## PROBLEM TO WORK ON
Everything in the data below is left aside except the lines from the one containing "(541, 178) = (715, 327): pink" through the one containing "(715, 306) = (539, 502): brown"; repeat those exactly.

## DATA EXCERPTS
• • • •

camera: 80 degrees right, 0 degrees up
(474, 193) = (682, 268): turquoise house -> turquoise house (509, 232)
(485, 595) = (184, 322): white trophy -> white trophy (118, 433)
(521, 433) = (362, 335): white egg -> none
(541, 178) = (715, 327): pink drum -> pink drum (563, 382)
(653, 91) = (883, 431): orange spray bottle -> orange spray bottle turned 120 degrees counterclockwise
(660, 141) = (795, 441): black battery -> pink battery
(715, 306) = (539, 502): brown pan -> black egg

• • • •

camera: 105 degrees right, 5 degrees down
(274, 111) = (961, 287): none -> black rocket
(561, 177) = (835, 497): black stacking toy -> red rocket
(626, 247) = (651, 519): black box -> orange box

• • • •

## REPLY
(541, 178) = (715, 327): pink drum -> pink drum (563, 382)
(653, 91) = (883, 431): orange spray bottle -> orange spray bottle turned 120 degrees counterclockwise
(660, 141) = (795, 441): black battery -> pink battery
(715, 306) = (539, 502): brown pan -> black egg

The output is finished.